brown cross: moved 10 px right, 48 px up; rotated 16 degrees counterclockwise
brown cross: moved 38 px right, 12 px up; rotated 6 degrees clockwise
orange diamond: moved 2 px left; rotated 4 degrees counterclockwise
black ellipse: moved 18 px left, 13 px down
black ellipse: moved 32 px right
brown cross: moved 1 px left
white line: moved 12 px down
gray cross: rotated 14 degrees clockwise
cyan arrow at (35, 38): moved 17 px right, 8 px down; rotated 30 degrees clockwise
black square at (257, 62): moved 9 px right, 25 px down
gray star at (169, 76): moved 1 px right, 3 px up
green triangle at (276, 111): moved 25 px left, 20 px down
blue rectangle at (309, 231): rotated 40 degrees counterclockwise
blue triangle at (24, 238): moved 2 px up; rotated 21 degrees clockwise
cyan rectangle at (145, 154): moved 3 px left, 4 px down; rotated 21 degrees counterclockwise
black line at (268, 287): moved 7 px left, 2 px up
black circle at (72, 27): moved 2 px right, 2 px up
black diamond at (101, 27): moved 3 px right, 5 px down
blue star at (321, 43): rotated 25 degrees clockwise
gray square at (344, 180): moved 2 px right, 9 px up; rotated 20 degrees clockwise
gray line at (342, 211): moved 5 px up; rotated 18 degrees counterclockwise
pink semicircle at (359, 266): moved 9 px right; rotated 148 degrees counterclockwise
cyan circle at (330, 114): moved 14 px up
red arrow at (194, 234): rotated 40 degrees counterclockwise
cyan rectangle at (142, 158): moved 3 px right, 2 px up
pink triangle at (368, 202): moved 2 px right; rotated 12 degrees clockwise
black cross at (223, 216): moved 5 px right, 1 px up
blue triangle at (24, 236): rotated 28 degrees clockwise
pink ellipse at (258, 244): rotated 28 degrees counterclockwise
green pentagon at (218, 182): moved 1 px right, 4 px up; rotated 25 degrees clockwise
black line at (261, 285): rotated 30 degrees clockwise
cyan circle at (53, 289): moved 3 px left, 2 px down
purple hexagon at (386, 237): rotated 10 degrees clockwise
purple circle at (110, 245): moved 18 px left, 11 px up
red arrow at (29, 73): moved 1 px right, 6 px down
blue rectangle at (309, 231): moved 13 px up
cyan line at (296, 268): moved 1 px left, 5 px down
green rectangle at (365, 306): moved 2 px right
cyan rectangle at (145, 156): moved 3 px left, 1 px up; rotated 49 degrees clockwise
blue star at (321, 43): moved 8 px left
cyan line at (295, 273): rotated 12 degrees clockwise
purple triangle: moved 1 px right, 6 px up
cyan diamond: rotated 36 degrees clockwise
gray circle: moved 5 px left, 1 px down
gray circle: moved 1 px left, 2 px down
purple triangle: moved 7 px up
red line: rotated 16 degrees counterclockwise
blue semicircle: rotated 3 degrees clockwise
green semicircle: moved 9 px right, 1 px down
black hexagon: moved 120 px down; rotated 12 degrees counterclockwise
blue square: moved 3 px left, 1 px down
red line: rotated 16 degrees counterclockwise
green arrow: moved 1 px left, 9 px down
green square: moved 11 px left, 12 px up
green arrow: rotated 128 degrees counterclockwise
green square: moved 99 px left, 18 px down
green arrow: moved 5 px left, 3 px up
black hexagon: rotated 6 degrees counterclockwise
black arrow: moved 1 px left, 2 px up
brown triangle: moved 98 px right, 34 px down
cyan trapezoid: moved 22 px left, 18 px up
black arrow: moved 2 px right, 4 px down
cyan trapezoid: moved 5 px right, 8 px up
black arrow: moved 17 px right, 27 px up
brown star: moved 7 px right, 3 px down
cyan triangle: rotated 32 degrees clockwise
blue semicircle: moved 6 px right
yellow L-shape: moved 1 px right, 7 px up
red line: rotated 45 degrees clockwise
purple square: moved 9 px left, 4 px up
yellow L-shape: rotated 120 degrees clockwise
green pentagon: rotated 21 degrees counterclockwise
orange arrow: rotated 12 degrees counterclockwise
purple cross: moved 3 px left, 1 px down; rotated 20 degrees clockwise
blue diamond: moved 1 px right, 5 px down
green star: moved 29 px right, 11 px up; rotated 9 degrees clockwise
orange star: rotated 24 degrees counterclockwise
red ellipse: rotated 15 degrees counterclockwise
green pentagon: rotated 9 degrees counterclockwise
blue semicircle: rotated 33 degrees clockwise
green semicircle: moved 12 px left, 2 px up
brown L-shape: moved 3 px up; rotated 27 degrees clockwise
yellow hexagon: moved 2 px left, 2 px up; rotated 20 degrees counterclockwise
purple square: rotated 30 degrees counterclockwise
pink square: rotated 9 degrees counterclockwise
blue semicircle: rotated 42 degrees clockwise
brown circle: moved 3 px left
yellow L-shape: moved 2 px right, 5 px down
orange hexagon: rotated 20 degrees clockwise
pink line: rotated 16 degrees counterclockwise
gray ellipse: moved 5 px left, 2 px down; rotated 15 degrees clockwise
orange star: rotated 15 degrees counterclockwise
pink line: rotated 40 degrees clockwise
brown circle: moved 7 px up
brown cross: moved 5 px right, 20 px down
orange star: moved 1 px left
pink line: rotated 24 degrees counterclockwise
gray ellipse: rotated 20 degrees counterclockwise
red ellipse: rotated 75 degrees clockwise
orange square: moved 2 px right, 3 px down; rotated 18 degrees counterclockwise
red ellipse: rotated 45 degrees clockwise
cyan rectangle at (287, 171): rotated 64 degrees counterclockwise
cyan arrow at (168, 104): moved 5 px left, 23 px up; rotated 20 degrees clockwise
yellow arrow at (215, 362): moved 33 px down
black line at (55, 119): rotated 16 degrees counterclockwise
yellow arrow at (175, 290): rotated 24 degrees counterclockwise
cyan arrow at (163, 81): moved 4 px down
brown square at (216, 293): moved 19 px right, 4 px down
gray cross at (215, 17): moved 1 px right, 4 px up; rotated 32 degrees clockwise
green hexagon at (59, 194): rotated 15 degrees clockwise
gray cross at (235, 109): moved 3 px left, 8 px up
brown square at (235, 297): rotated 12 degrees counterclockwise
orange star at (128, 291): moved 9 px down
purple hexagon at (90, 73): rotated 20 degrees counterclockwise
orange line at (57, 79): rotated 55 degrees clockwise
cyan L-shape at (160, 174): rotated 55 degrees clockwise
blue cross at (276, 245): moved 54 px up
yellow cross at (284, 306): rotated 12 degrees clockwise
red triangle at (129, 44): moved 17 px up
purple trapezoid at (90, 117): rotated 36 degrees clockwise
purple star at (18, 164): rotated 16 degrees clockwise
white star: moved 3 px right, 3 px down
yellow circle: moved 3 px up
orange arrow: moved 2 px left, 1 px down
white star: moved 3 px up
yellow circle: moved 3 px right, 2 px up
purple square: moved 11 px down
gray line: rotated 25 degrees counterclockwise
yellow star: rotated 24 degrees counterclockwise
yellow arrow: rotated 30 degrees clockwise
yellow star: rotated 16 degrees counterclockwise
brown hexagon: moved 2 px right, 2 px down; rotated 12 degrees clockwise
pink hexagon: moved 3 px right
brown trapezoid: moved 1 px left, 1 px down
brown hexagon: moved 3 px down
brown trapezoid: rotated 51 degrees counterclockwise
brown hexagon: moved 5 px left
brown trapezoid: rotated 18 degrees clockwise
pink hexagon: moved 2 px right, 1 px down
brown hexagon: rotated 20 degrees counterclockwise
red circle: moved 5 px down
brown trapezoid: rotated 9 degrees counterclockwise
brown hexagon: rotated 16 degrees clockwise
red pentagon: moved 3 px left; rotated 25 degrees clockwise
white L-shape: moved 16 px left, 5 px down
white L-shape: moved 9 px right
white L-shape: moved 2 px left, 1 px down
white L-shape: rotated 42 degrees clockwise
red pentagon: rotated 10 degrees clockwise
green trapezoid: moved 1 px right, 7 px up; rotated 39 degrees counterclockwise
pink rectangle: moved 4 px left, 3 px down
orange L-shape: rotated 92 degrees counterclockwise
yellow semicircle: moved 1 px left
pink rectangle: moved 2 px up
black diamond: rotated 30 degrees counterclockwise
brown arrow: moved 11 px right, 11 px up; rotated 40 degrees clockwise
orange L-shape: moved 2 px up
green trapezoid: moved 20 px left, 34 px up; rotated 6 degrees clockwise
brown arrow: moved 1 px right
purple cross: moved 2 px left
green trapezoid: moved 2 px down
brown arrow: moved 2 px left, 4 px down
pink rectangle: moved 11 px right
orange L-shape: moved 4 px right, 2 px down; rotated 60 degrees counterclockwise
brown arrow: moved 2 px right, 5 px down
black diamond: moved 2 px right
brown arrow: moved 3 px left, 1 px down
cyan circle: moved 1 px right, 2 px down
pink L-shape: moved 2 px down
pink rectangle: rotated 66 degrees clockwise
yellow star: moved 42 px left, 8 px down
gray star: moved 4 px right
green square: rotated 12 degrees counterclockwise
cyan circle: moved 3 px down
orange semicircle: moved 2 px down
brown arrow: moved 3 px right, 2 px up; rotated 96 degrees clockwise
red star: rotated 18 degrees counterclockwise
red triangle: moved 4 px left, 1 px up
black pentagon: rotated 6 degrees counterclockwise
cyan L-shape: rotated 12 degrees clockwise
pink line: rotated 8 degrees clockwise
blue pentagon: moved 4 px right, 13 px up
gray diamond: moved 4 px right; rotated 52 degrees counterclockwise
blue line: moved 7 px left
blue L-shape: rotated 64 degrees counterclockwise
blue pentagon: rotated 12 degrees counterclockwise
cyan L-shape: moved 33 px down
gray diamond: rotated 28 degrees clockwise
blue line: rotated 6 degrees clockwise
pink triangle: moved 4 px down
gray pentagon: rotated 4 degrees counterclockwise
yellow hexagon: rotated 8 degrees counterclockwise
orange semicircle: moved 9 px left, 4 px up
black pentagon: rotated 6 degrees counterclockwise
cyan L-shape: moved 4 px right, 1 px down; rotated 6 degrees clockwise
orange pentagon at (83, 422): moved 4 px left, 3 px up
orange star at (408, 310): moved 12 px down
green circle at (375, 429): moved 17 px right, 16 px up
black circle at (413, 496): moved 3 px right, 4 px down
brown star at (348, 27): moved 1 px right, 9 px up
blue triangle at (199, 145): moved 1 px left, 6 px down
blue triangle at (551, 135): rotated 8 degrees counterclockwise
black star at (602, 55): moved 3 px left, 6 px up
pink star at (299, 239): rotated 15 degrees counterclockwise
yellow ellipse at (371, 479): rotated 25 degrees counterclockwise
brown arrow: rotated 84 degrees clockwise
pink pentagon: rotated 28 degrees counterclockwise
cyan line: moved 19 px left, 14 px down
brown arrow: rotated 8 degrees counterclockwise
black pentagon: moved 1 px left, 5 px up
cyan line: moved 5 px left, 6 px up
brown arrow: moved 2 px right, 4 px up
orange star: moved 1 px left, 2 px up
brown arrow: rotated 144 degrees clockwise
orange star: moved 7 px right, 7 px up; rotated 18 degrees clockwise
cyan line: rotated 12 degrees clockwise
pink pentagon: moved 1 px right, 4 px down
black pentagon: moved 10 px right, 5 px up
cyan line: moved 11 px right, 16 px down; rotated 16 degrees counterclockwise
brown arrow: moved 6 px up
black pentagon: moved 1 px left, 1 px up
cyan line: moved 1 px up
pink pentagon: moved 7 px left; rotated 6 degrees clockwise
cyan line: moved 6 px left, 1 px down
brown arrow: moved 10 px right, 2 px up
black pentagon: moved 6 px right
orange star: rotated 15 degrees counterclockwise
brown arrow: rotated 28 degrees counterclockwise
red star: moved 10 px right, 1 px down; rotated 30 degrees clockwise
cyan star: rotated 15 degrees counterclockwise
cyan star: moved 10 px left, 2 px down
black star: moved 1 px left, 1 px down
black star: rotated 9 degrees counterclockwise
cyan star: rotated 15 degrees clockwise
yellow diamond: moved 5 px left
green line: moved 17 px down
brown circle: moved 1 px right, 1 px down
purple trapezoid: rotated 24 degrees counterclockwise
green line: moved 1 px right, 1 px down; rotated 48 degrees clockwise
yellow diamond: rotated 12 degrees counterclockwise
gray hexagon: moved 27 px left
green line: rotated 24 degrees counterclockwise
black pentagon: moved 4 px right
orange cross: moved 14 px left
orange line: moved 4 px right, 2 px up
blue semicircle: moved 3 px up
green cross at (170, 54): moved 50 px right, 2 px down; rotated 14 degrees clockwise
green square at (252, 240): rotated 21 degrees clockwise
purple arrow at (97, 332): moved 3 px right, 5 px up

*EXERCISE REQUIREMENTS*.
Could you rename "brown cross" to "red cross" in the records from the start through the line that contains "gray cross: rotated 14 degrees clockwise", and give back only those lines with everything else unchanged?

*SOLUTION FOR THIS PROBLEM*.
red cross: moved 10 px right, 48 px up; rotated 16 degrees counterclockwise
red cross: moved 38 px right, 12 px up; rotated 6 degrees clockwise
orange diamond: moved 2 px left; rotated 4 degrees counterclockwise
black ellipse: moved 18 px left, 13 px down
black ellipse: moved 32 px right
red cross: moved 1 px left
white line: moved 12 px down
gray cross: rotated 14 degrees clockwise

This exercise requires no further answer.